[Stored data entries]
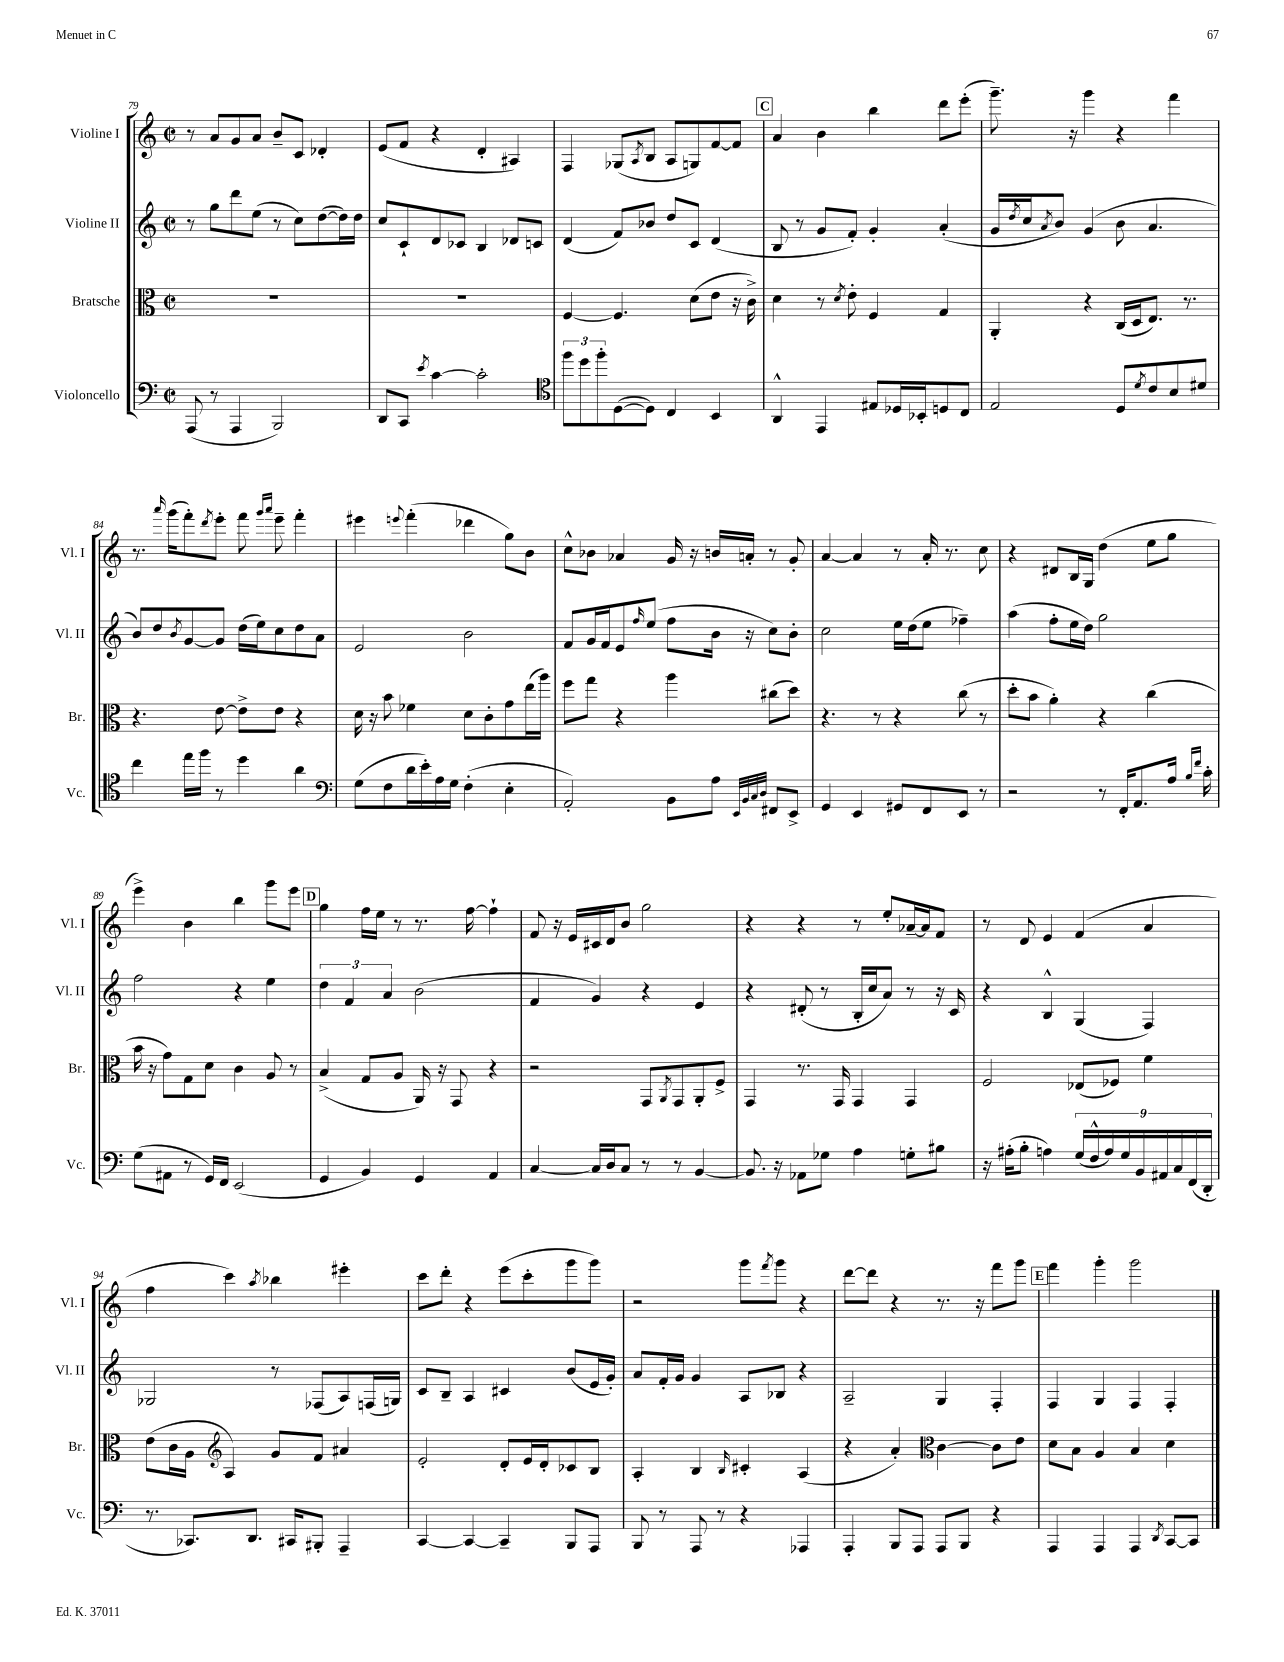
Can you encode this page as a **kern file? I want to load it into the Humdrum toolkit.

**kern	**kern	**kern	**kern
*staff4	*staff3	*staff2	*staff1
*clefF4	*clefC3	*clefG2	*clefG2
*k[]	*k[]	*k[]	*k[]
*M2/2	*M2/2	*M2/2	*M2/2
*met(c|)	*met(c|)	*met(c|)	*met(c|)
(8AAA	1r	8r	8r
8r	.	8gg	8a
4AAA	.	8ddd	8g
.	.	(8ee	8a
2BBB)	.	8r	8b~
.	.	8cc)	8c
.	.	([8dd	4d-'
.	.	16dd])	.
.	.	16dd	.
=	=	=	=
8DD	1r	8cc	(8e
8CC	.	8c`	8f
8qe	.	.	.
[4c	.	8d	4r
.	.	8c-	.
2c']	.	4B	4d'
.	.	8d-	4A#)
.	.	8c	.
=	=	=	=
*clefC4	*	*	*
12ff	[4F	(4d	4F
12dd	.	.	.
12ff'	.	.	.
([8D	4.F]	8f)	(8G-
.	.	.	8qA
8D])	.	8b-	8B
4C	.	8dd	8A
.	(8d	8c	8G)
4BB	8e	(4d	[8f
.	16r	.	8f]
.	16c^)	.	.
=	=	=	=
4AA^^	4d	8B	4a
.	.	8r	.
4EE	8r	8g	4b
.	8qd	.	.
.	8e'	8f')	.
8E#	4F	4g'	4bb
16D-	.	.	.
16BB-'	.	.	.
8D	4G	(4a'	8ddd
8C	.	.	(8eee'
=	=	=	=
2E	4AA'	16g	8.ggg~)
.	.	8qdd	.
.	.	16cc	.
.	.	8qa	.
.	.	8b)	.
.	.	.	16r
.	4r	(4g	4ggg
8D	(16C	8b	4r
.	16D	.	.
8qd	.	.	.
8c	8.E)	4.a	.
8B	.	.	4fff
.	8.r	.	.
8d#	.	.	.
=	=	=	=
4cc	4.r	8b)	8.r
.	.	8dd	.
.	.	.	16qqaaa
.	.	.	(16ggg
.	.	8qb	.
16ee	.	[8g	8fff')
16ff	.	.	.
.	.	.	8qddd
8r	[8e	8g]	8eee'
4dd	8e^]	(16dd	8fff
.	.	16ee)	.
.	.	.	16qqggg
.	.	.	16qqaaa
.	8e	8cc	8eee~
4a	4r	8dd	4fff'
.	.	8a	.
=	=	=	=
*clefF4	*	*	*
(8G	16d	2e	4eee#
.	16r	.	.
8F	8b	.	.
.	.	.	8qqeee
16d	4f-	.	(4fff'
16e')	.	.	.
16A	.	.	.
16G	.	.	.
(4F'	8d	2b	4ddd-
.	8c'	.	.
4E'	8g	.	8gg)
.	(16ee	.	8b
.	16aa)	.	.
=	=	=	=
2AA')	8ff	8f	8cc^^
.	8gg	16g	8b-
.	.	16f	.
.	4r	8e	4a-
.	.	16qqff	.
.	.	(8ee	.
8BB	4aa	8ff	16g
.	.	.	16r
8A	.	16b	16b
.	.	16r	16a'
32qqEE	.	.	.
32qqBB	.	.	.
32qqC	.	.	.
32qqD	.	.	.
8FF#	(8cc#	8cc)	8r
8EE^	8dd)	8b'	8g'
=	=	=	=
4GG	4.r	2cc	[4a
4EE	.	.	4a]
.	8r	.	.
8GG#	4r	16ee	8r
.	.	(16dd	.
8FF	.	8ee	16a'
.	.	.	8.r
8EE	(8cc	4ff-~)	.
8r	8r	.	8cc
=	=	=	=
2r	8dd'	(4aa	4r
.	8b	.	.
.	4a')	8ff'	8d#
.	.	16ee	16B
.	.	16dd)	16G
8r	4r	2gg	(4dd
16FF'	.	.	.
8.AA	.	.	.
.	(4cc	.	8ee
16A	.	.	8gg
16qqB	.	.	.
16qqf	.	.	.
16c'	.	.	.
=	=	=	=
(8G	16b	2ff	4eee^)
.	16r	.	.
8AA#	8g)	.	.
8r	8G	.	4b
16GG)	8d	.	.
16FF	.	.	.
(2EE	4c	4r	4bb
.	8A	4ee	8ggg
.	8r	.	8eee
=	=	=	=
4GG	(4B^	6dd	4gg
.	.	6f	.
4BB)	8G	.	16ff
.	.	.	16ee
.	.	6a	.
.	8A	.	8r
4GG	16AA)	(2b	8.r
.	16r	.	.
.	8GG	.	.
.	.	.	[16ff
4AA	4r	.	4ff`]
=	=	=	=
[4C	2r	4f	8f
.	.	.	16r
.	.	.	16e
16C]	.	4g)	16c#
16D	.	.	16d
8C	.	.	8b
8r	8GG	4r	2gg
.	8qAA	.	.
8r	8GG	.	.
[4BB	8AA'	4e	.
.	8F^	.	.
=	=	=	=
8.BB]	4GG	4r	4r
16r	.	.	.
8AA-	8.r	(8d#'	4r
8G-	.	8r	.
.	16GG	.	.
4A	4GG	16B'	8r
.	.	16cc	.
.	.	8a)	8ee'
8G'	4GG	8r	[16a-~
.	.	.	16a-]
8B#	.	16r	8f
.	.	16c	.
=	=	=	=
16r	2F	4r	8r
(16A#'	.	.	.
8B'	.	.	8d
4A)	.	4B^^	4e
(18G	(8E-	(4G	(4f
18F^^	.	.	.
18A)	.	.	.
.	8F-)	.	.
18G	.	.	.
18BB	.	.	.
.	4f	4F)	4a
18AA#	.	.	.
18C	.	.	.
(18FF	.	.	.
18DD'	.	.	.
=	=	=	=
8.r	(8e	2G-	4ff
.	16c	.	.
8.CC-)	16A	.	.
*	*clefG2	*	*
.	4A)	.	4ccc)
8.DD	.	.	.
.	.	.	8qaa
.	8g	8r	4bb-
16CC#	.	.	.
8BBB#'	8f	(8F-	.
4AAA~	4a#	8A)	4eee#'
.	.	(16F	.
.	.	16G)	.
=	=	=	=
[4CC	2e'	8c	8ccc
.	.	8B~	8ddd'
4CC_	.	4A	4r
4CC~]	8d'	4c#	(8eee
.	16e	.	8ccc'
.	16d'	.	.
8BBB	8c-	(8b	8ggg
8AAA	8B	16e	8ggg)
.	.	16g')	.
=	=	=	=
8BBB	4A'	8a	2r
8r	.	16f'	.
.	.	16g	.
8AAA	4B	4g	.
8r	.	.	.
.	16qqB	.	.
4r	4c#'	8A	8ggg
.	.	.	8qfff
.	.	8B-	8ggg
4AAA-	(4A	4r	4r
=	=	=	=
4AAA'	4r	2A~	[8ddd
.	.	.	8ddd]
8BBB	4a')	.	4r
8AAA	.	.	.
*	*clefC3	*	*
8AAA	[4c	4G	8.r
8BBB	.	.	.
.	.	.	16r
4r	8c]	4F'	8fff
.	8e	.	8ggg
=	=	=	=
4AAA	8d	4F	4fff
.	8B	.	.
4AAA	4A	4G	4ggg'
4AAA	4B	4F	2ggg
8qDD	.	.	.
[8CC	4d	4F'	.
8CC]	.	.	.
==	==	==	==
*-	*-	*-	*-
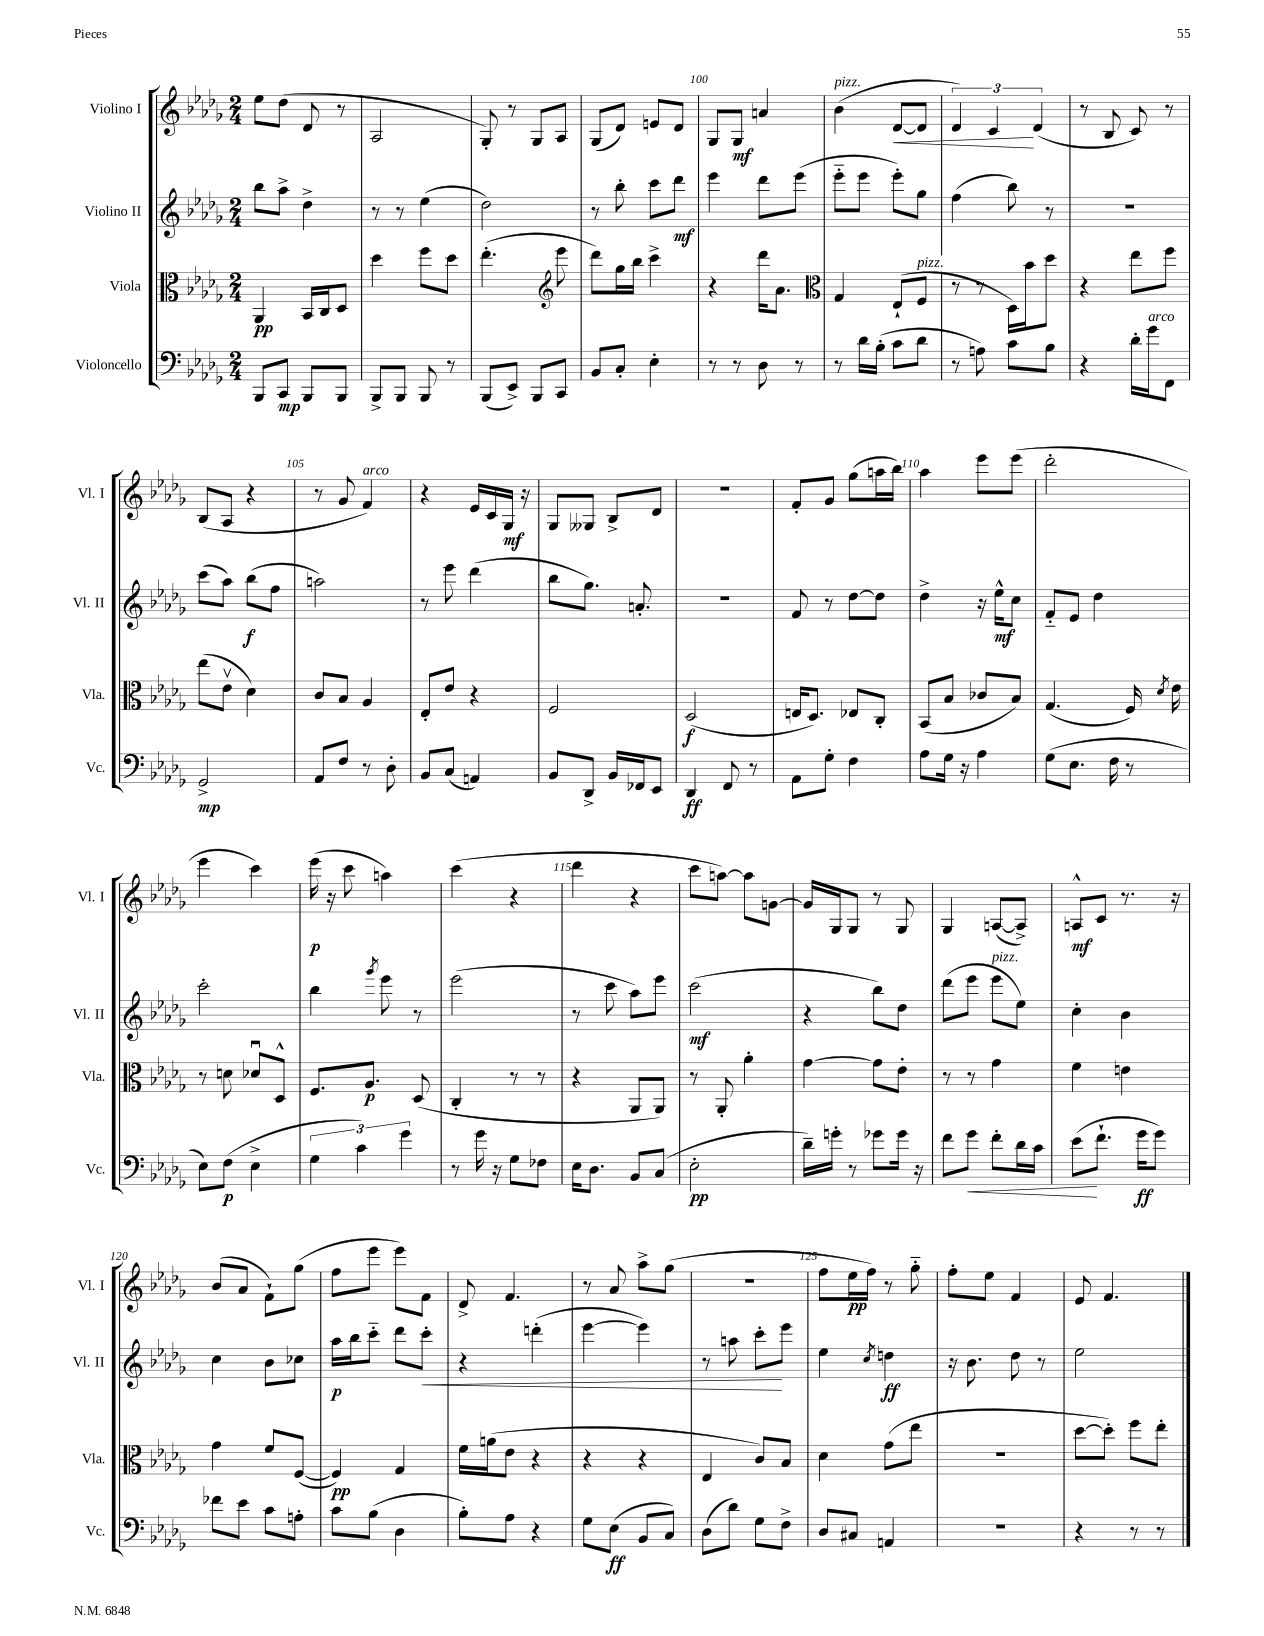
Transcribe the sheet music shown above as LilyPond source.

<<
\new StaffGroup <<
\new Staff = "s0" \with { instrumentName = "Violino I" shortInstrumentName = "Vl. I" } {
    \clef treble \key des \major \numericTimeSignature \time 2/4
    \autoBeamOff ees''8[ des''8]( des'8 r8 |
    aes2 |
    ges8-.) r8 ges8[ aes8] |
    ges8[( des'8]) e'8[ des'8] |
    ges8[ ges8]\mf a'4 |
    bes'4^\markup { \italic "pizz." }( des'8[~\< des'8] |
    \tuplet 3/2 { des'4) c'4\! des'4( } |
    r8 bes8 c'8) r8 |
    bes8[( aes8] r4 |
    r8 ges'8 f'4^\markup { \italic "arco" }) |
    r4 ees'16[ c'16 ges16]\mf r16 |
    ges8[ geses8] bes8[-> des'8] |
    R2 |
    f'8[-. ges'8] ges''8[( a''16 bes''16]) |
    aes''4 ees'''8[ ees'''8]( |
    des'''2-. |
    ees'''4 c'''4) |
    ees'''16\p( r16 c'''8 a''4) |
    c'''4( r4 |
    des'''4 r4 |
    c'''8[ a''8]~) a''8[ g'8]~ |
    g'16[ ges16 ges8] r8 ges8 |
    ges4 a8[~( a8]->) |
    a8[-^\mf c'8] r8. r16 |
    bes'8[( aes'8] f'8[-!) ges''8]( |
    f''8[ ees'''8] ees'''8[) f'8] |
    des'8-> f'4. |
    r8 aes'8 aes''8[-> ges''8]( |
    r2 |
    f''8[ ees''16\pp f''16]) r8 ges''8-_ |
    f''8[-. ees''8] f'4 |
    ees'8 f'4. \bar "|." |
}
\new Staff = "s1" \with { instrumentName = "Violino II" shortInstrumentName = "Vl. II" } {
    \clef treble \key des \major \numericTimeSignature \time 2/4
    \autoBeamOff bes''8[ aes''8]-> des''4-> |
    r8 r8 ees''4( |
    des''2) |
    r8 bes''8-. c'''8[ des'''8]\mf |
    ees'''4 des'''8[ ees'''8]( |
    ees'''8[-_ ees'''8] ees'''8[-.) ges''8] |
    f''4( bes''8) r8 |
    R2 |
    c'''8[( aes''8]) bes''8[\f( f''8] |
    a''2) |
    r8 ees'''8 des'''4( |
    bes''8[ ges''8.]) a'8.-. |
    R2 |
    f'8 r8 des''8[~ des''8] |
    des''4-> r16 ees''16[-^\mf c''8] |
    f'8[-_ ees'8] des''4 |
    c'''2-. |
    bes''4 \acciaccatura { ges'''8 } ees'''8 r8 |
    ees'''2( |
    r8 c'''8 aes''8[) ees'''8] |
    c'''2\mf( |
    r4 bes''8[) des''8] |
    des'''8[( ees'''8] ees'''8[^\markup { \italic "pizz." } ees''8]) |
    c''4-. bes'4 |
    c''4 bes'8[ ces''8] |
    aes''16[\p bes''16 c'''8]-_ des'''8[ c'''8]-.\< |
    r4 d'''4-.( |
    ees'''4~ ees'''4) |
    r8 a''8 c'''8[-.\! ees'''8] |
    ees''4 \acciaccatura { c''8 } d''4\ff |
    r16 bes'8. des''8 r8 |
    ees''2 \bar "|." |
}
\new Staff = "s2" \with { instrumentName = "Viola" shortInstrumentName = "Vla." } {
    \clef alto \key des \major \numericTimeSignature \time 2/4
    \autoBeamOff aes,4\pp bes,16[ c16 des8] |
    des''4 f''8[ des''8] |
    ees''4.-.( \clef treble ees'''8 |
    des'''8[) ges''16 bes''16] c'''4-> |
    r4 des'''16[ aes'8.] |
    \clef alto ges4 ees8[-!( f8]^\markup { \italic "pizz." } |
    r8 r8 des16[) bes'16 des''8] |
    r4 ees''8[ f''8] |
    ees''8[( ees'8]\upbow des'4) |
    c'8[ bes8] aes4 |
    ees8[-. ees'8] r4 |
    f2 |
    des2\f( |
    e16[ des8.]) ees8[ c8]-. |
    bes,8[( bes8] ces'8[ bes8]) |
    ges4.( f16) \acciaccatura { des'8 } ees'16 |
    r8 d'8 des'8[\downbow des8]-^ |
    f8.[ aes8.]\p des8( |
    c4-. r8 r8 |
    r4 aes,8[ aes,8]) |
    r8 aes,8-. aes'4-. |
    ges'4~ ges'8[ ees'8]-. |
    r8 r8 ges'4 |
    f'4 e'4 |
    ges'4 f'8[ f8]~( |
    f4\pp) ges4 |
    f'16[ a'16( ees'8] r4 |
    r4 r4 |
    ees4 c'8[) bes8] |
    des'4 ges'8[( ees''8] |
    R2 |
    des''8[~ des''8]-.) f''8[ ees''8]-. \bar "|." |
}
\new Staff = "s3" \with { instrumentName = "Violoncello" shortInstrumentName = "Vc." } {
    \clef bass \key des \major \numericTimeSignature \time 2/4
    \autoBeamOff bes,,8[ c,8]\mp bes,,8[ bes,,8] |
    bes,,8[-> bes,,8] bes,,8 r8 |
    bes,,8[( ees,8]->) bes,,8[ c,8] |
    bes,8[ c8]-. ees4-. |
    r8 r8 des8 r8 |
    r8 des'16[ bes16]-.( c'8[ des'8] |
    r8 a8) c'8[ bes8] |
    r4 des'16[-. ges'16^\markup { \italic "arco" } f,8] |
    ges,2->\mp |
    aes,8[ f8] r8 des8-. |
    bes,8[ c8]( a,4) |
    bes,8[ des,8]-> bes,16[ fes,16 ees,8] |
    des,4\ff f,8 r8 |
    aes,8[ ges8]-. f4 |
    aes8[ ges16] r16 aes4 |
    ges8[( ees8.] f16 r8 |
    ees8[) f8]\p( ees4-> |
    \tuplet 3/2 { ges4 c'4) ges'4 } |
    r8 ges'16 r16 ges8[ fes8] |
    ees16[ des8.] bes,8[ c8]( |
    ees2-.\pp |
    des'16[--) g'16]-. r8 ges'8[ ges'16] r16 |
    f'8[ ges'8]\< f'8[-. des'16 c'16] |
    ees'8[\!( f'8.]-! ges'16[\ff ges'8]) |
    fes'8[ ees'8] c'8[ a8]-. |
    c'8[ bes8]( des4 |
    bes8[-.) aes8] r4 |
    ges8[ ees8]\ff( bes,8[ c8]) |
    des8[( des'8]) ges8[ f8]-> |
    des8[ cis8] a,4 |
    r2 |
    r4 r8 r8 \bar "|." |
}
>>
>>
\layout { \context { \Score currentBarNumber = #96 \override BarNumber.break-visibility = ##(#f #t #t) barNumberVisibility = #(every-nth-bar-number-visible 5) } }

PROBLEM: Please collect every line above that contains the string "tuplet" and copy each one in full.

TASK ANSWER:
    \tuplet 3/2 { des'4) c'4\! des'4( } |
    \tuplet 3/2 { ges4 c'4) ges'4 } |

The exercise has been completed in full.